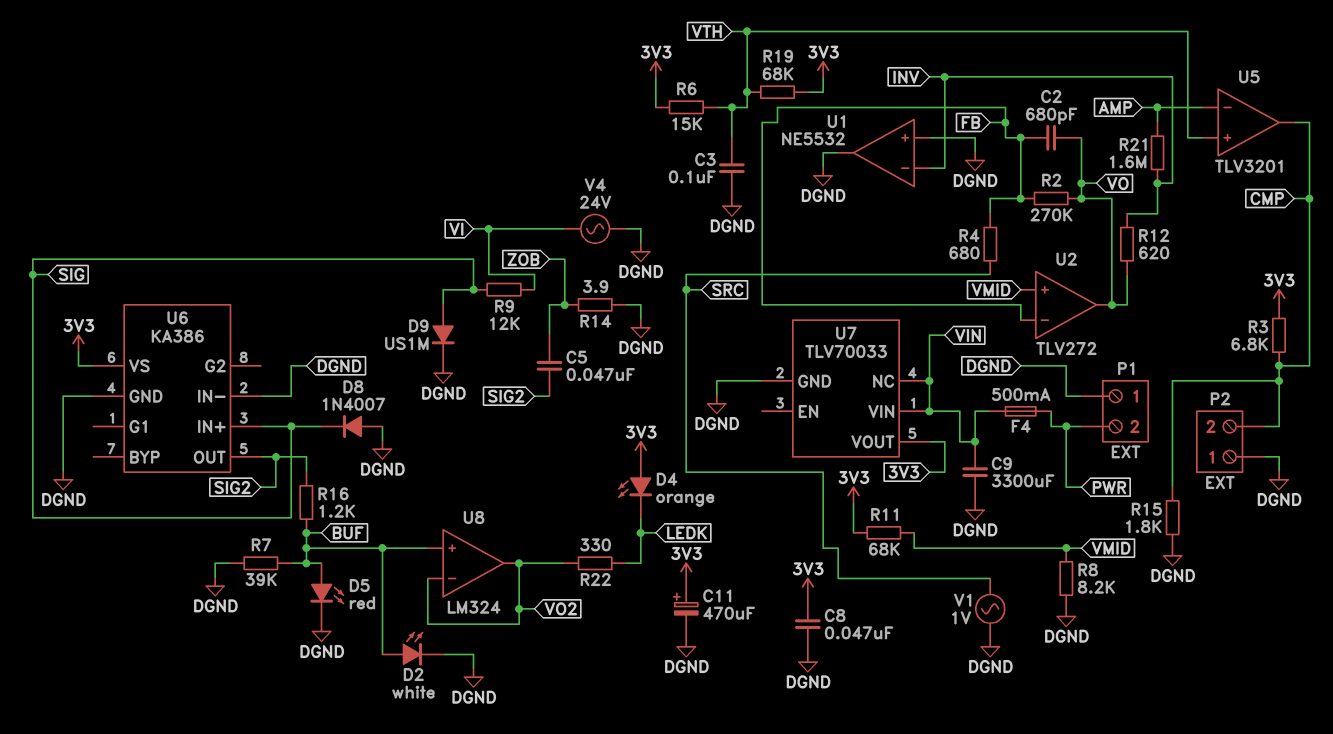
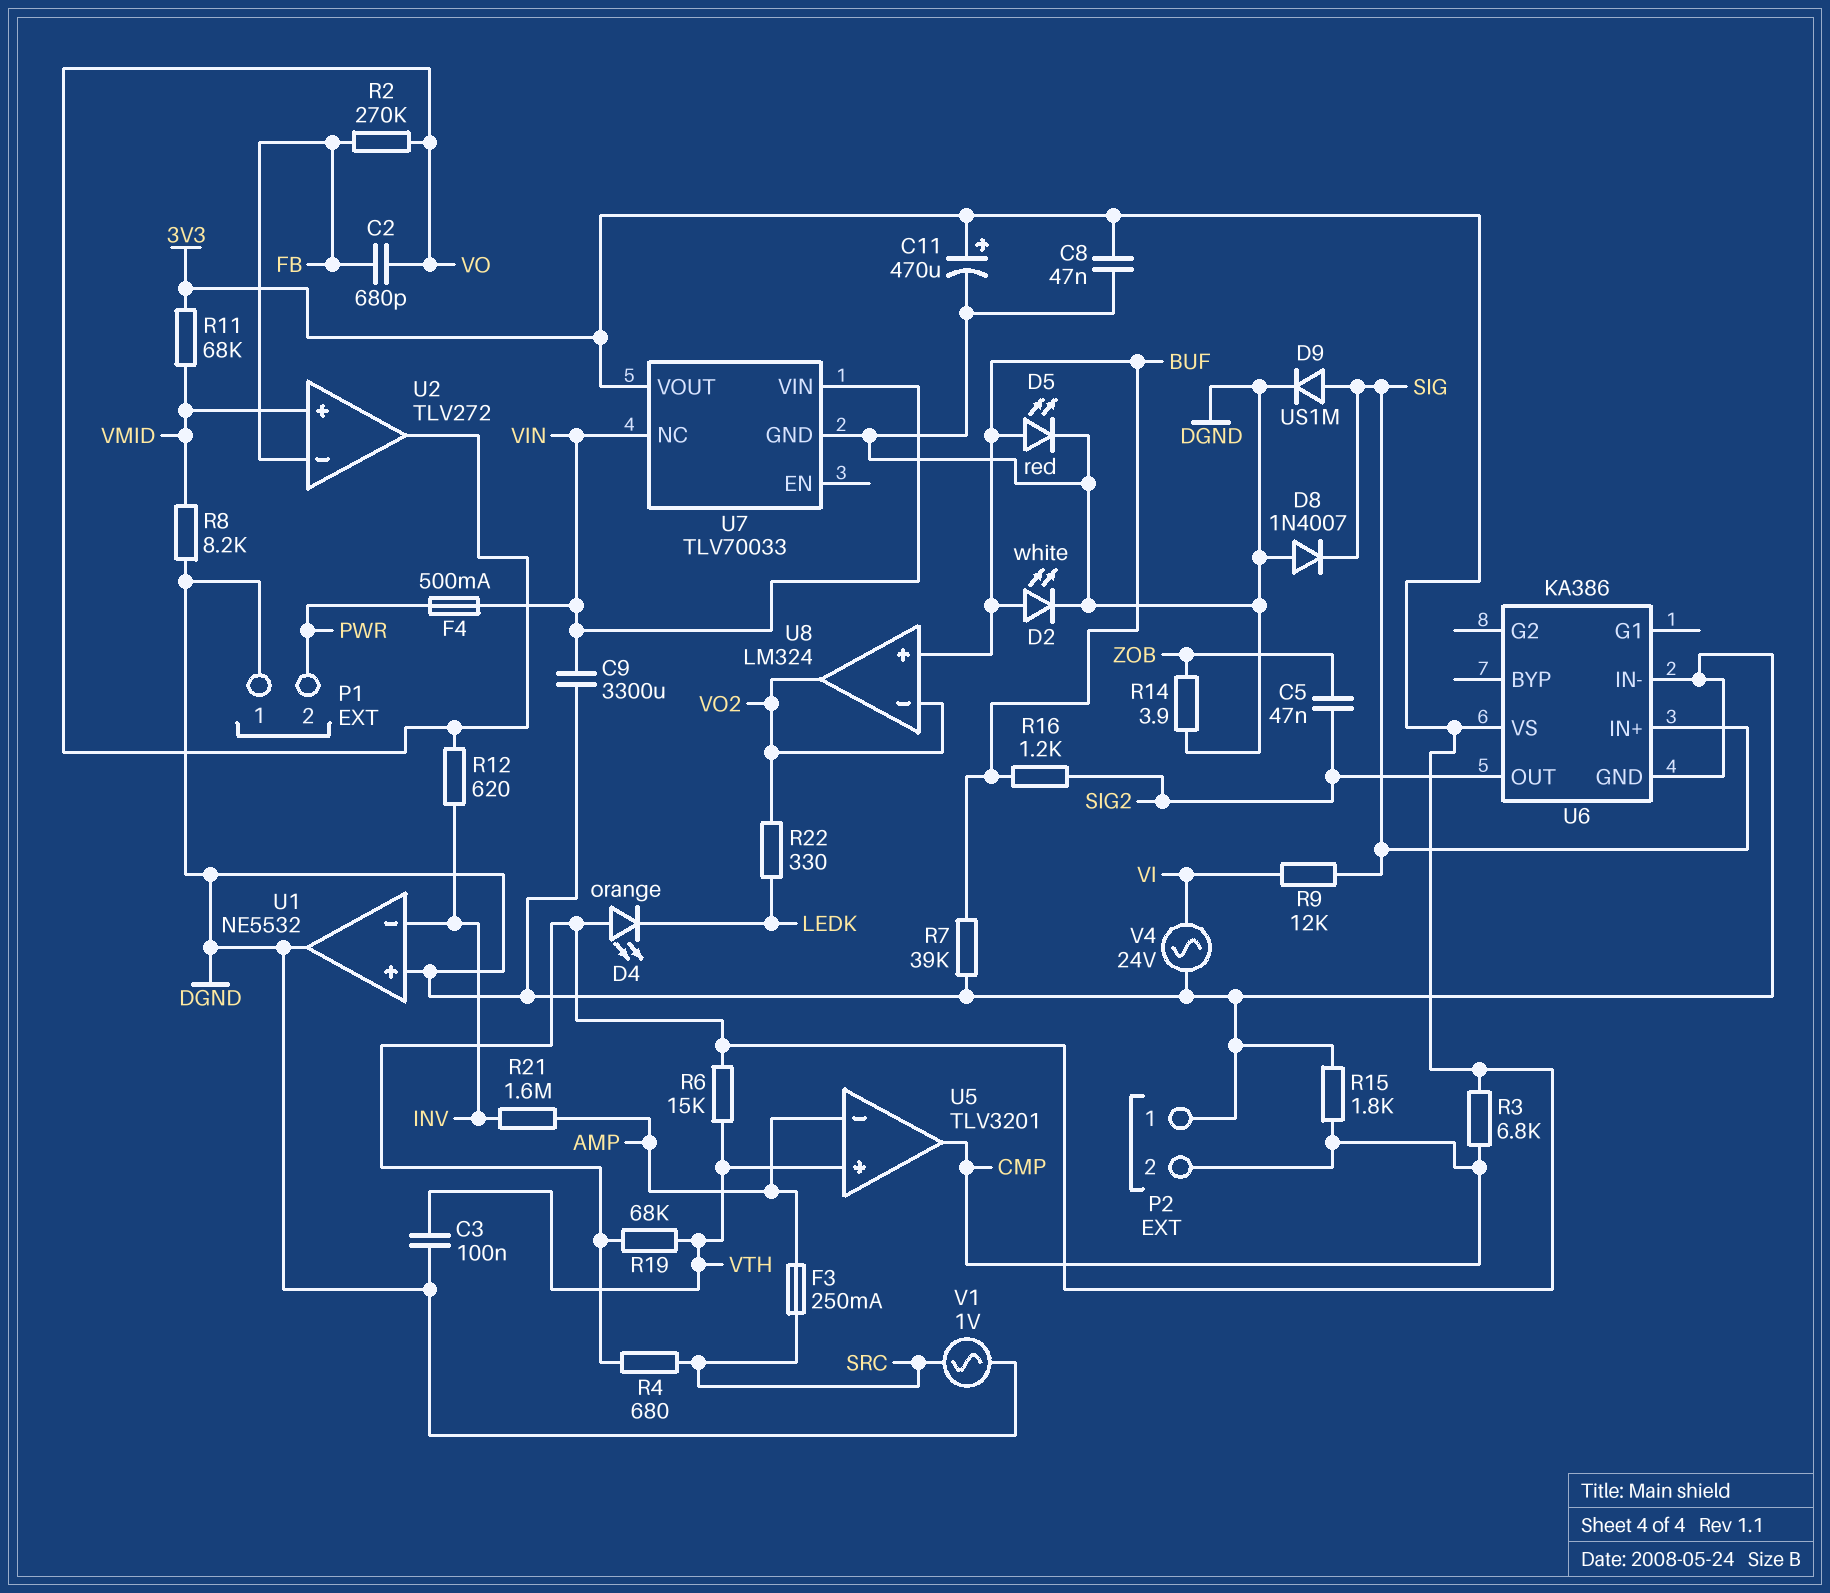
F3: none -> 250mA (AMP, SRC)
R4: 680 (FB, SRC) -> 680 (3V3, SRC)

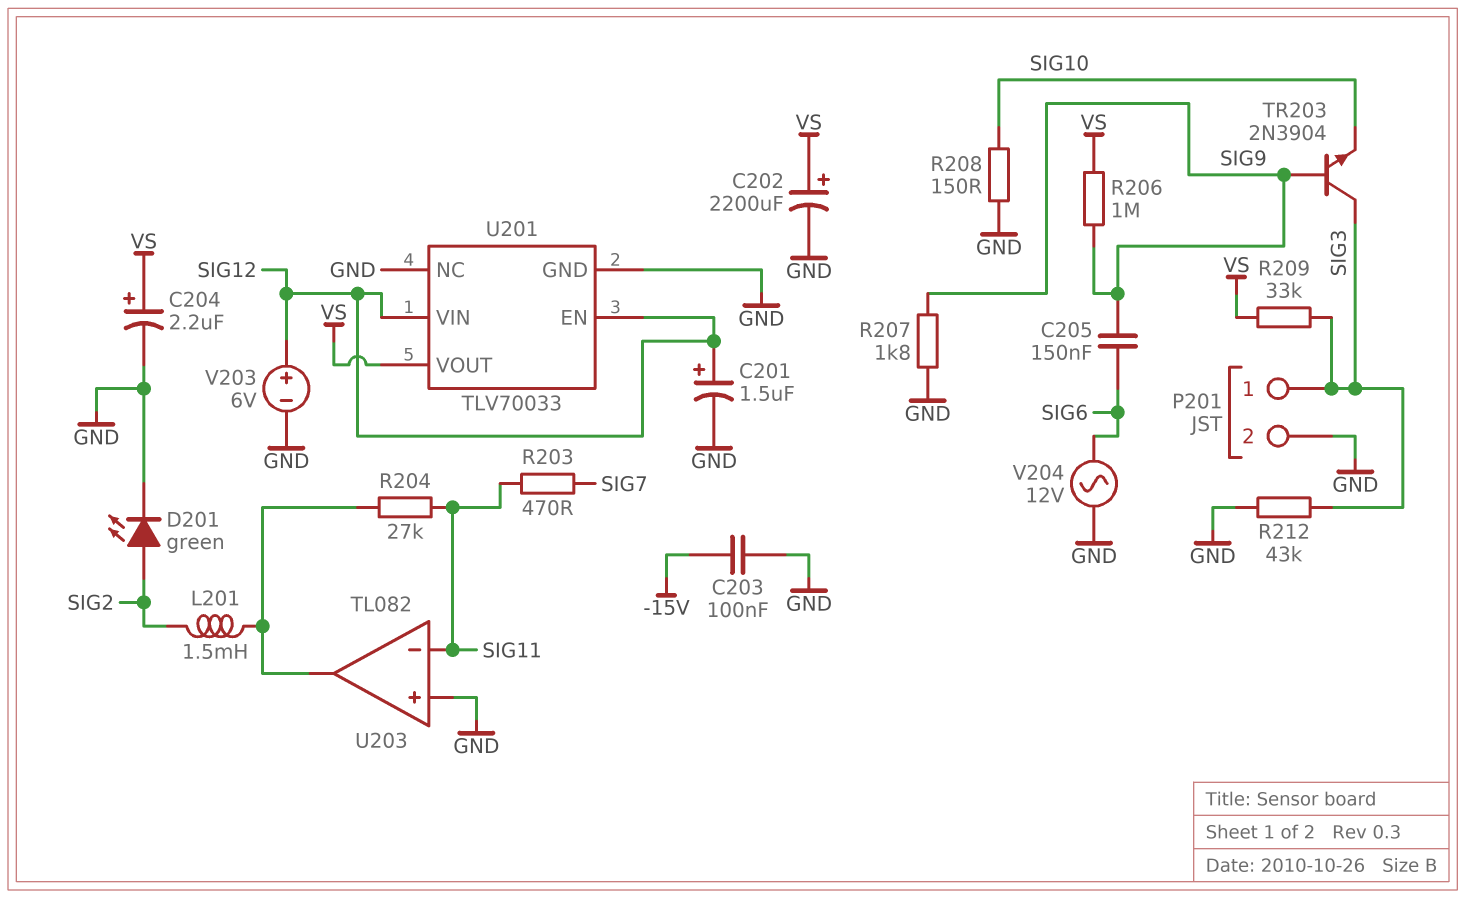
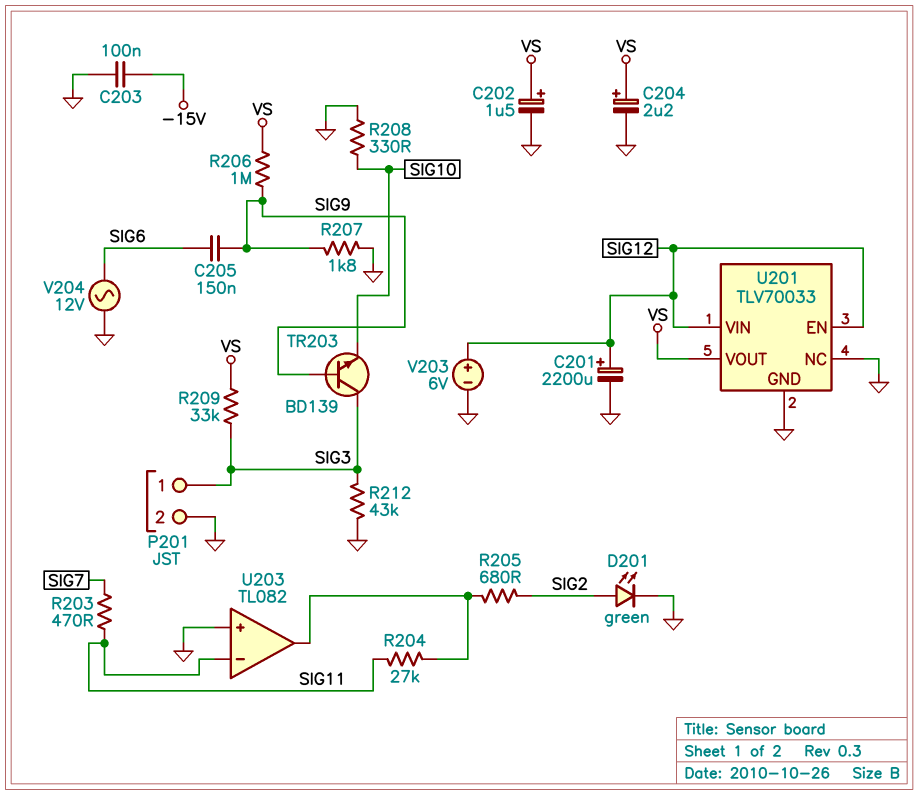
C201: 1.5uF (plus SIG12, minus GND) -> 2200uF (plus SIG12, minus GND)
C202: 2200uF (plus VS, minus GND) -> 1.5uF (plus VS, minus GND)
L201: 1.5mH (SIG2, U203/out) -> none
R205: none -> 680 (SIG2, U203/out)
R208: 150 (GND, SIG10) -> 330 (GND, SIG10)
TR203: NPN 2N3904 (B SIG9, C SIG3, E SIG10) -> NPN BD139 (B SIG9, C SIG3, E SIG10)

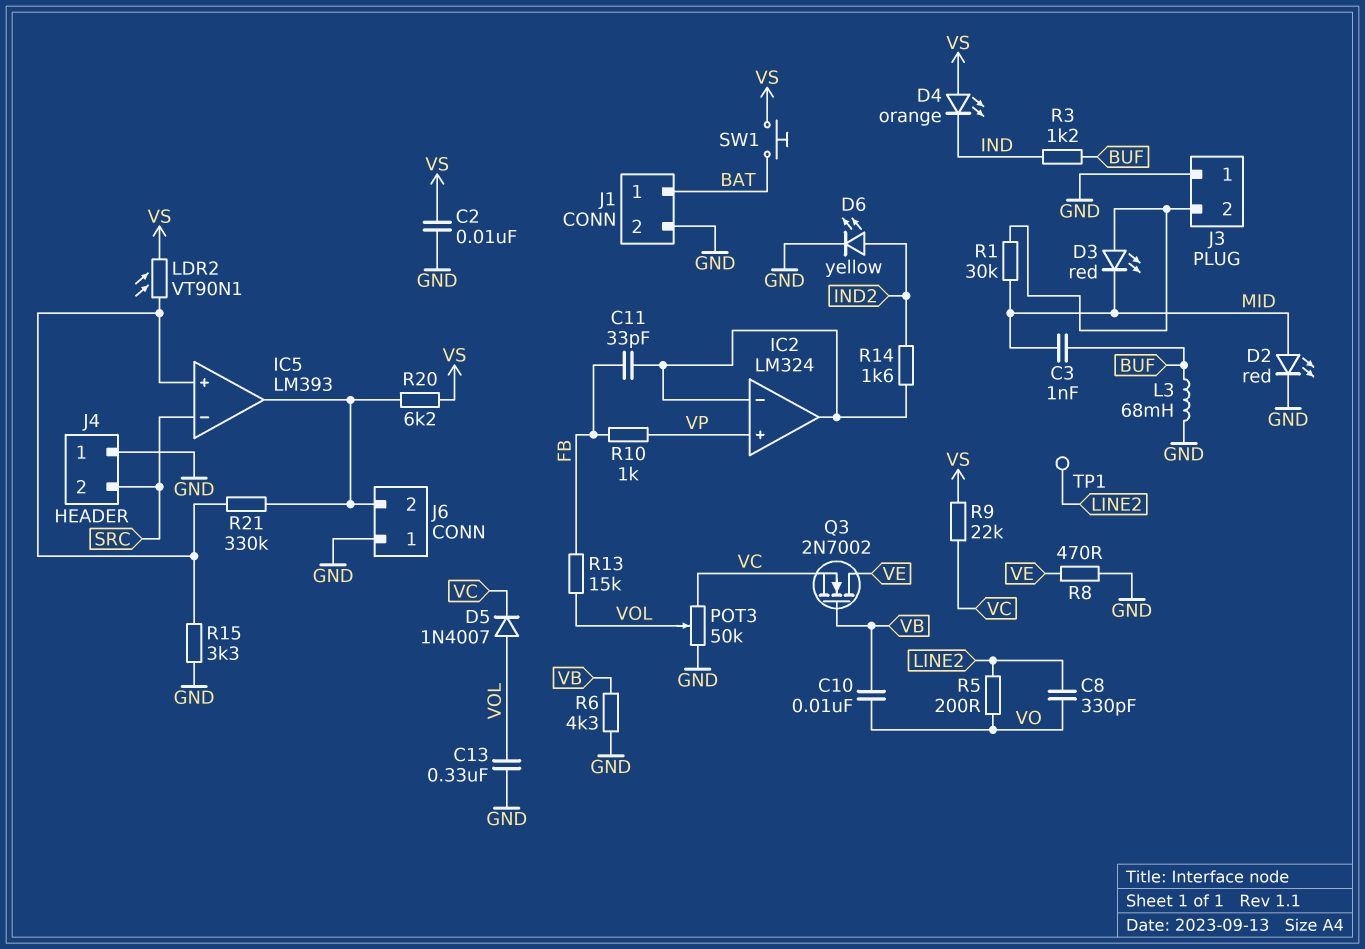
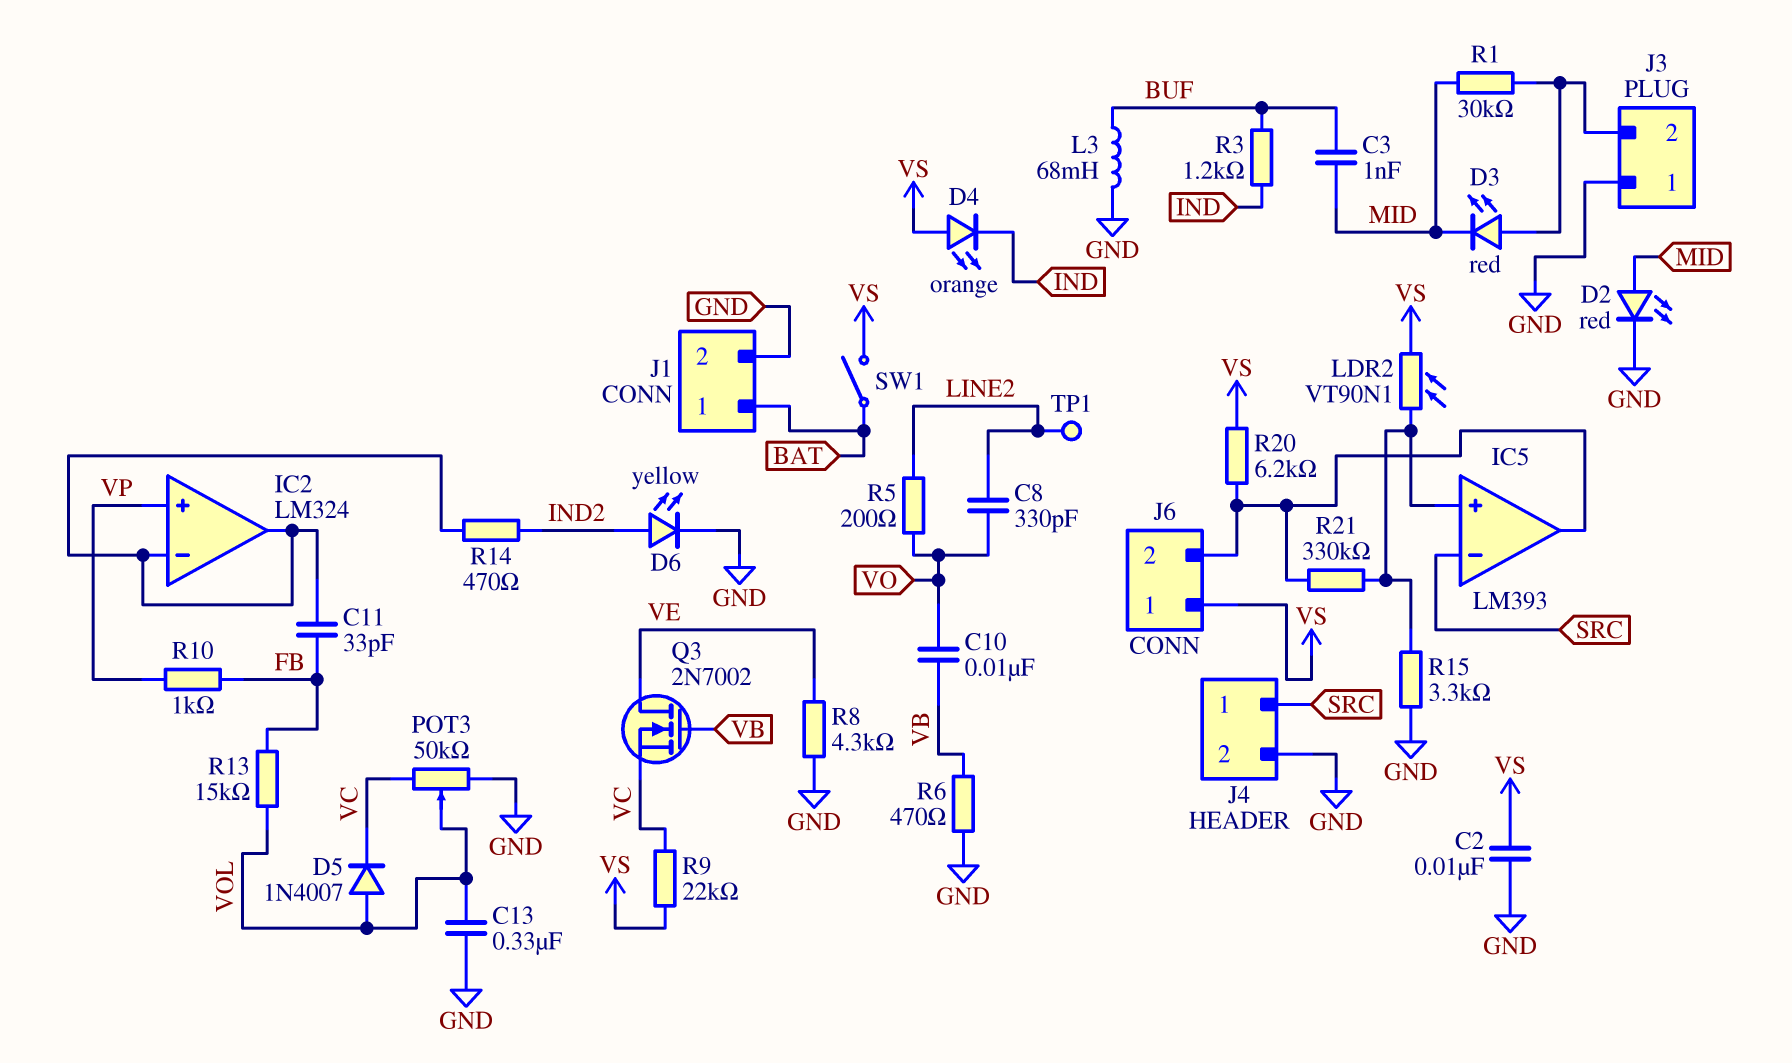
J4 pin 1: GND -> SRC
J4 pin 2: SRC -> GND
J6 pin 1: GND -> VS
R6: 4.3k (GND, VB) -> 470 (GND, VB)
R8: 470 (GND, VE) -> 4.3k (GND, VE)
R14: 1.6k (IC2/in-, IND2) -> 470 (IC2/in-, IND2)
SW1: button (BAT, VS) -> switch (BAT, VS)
::::::::::
What is being asked
An exact copy of the records above is wanted, with the pictures omitted.

Result for this task
F3: none -> 250mA (AMP, SRC)
R4: 680 (FB, SRC) -> 680 (3V3, SRC)

C201: 1.5uF (plus SIG12, minus GND) -> 2200uF (plus SIG12, minus GND)
C202: 2200uF (plus VS, minus GND) -> 1.5uF (plus VS, minus GND)
L201: 1.5mH (SIG2, U203/out) -> none
R205: none -> 680 (SIG2, U203/out)
R208: 150 (GND, SIG10) -> 330 (GND, SIG10)
TR203: NPN 2N3904 (B SIG9, C SIG3, E SIG10) -> NPN BD139 (B SIG9, C SIG3, E SIG10)

J4 pin 1: GND -> SRC
J4 pin 2: SRC -> GND
J6 pin 1: GND -> VS
R6: 4.3k (GND, VB) -> 470 (GND, VB)
R8: 470 (GND, VE) -> 4.3k (GND, VE)
R14: 1.6k (IC2/in-, IND2) -> 470 (IC2/in-, IND2)
SW1: button (BAT, VS) -> switch (BAT, VS)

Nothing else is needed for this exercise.